Scan the entries that follow and copy out every line containing "yellow".
DATA FOR REVIEW: Begin
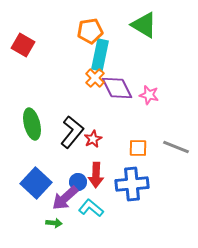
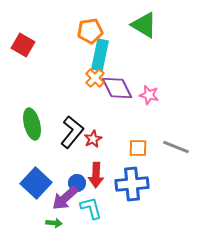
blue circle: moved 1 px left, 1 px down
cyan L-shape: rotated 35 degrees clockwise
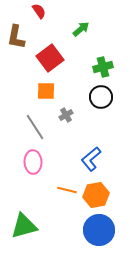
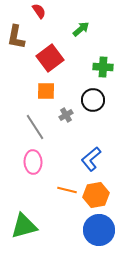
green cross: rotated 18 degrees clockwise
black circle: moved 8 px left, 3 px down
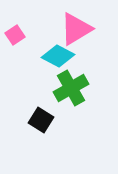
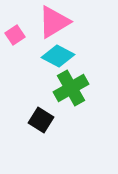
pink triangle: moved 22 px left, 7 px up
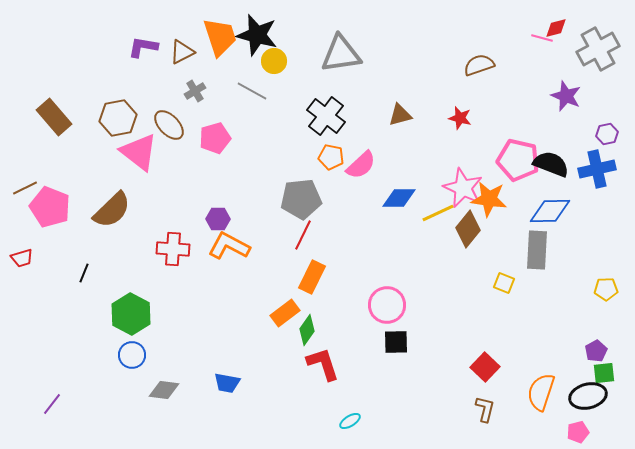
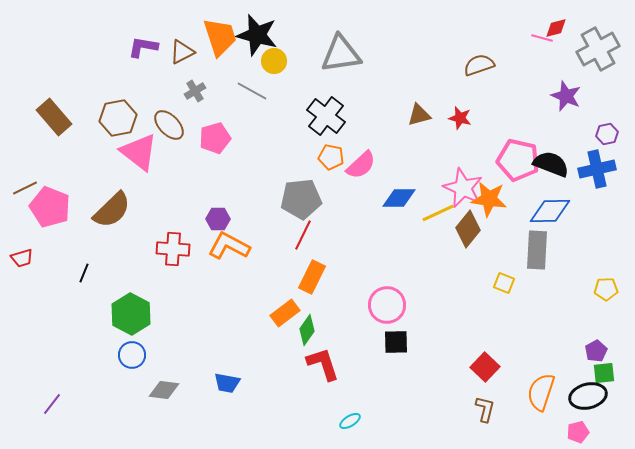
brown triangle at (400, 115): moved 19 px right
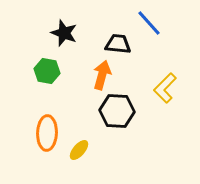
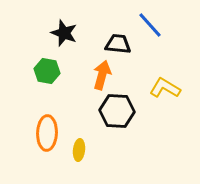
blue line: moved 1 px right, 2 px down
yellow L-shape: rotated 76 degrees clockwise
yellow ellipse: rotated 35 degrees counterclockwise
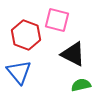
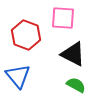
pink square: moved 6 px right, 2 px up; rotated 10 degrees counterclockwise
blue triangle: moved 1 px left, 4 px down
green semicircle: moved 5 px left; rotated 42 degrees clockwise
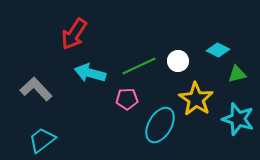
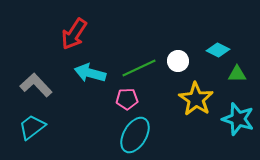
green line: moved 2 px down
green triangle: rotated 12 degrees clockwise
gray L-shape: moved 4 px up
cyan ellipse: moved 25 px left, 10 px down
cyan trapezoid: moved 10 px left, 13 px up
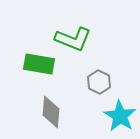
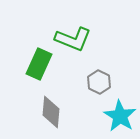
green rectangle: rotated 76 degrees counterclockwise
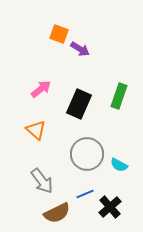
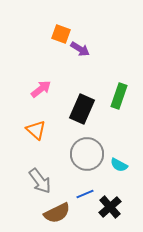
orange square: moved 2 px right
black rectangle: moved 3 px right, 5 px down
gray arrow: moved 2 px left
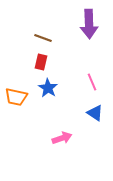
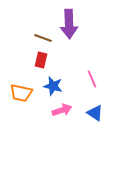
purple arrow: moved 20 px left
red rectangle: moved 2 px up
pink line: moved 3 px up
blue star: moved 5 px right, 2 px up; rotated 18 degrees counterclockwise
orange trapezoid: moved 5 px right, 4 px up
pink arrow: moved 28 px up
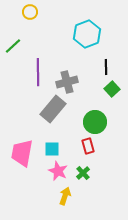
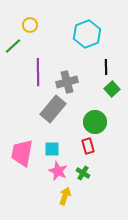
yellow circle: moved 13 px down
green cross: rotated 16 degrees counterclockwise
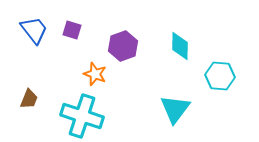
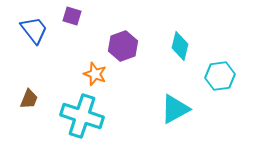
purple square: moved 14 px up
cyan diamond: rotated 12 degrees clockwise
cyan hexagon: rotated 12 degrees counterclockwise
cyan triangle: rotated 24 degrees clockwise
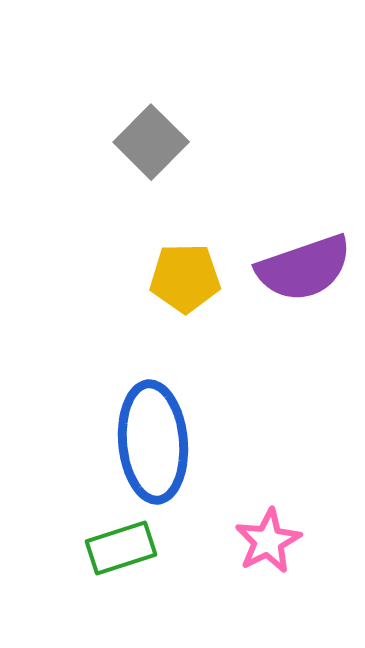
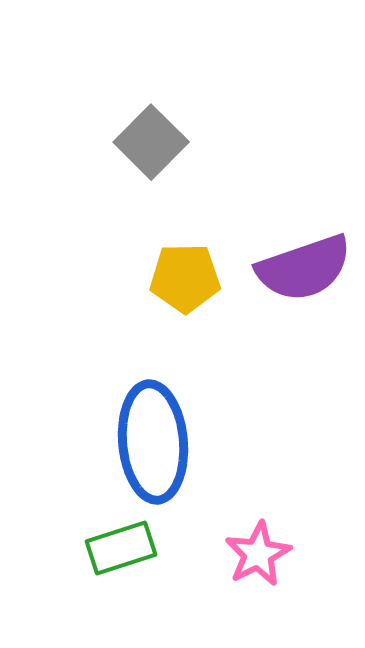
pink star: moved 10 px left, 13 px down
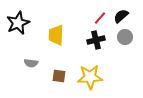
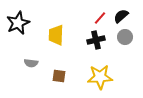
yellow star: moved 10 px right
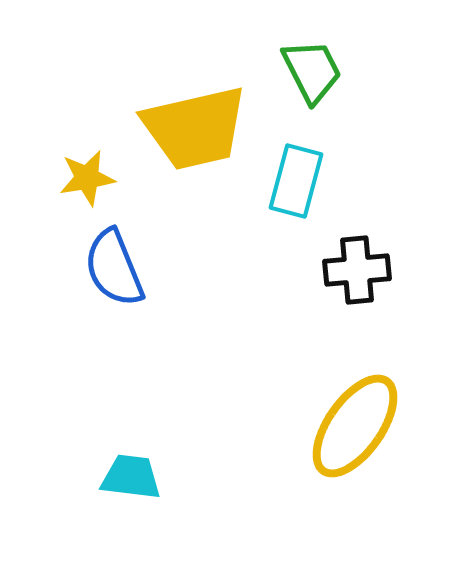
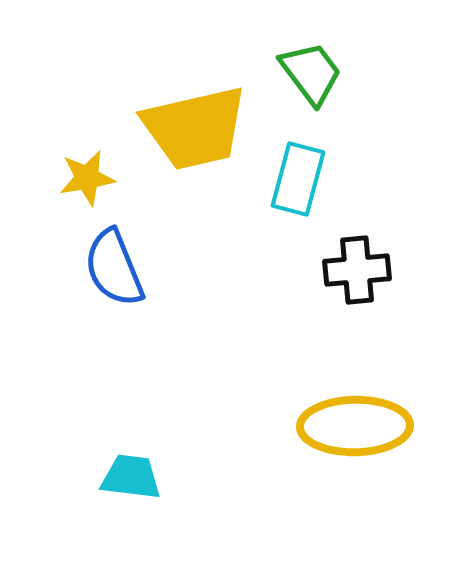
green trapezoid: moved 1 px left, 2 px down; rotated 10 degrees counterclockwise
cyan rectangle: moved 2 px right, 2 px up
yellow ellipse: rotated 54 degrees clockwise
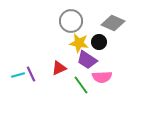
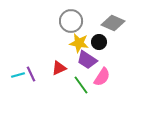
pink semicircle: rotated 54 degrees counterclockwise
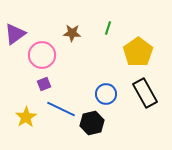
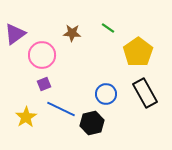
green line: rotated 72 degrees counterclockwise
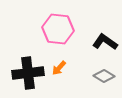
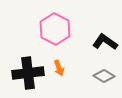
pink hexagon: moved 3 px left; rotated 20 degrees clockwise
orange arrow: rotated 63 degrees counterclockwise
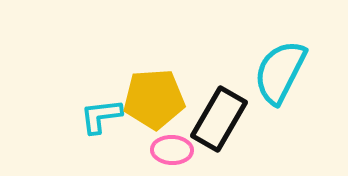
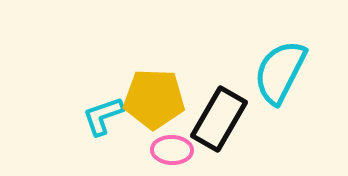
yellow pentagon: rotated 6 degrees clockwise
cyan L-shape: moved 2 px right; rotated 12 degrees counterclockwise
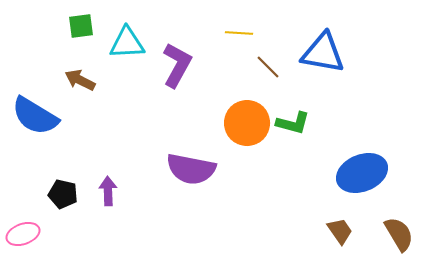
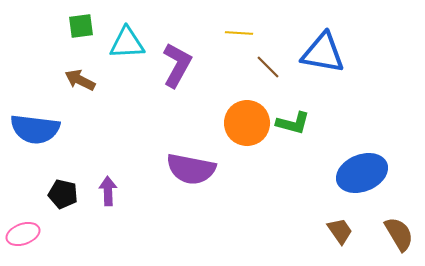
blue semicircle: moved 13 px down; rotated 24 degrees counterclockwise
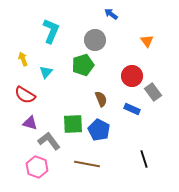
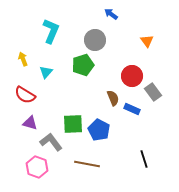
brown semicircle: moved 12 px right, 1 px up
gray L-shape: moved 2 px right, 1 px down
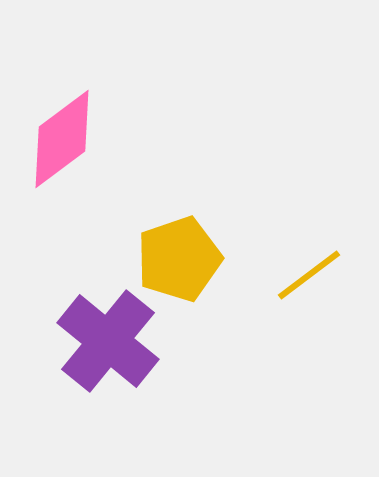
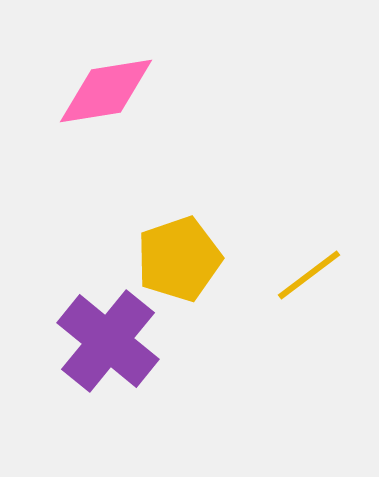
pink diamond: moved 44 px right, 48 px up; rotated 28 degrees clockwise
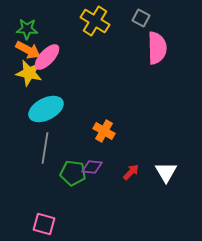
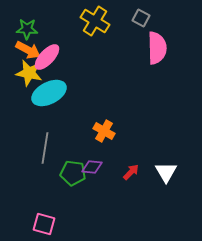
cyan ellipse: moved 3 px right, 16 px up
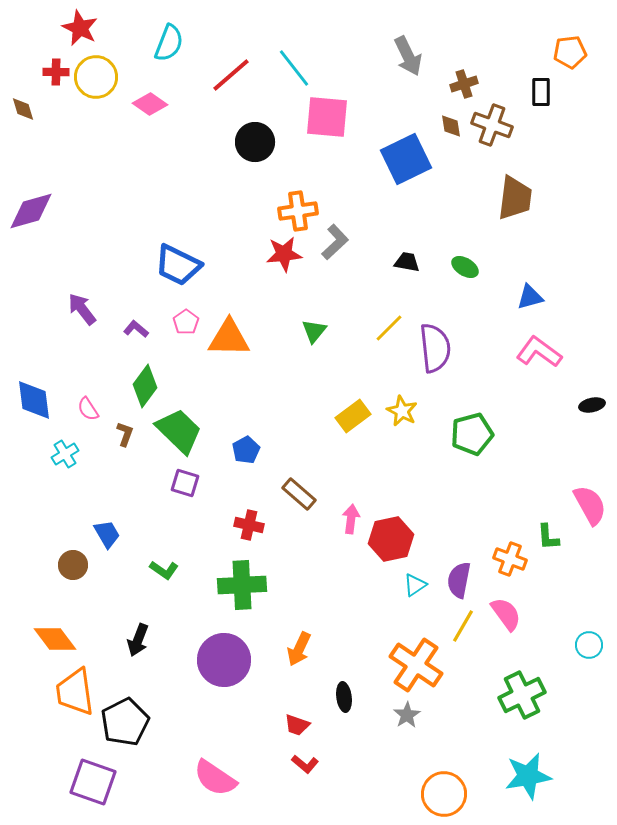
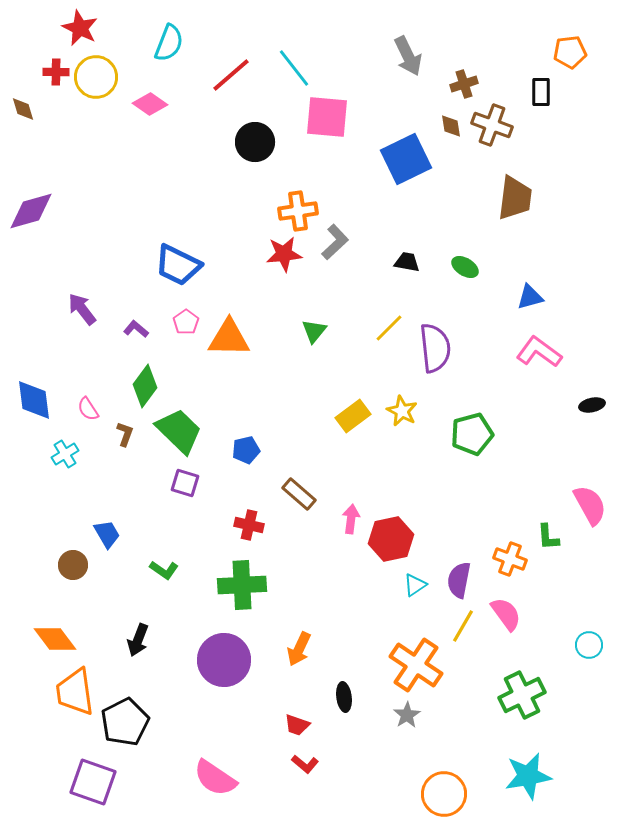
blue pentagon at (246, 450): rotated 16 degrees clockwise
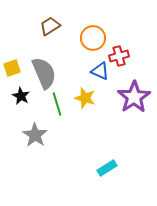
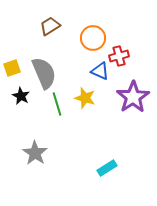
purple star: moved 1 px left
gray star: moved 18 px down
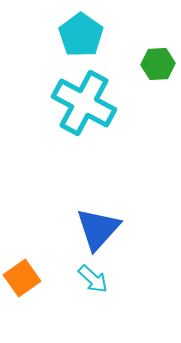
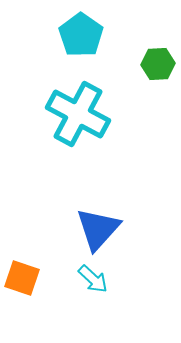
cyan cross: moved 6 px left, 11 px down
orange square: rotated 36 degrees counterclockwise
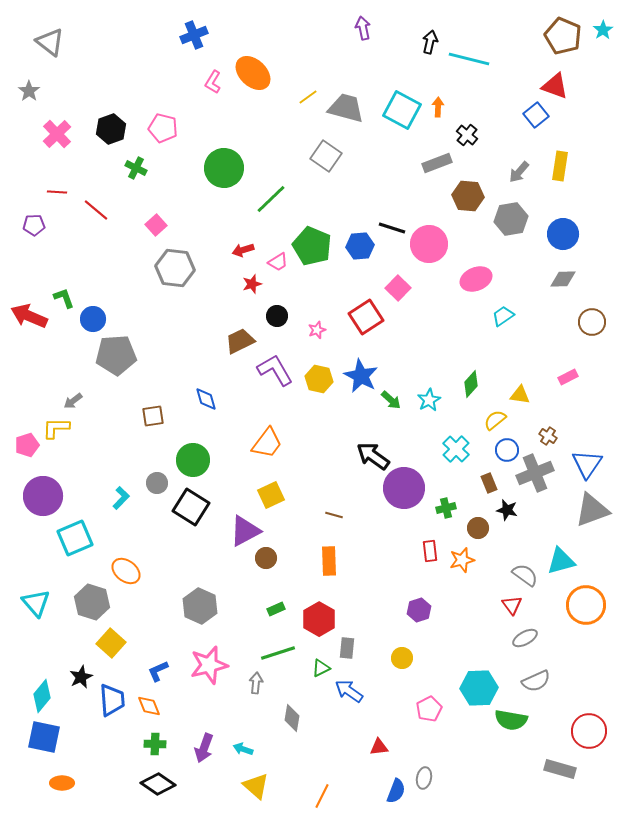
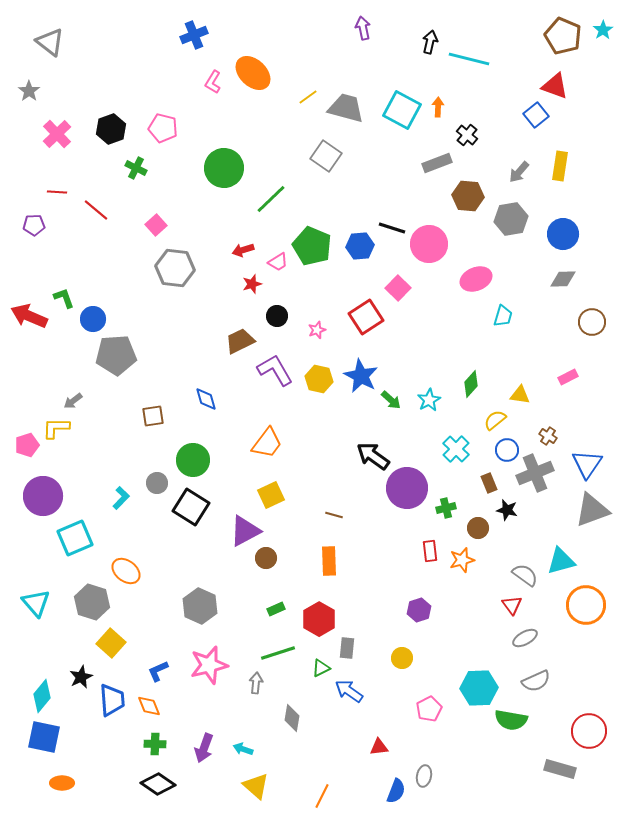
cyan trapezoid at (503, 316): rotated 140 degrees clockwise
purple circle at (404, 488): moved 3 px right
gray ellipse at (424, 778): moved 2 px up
DATA FOR REVIEW: End
THE COMPLETED TASK
yellow L-shape: rotated 76 degrees clockwise
yellow ellipse: rotated 35 degrees counterclockwise
yellow circle: moved 13 px down
yellow star: moved 10 px right
yellow ellipse: rotated 54 degrees clockwise
yellow pentagon: rotated 6 degrees clockwise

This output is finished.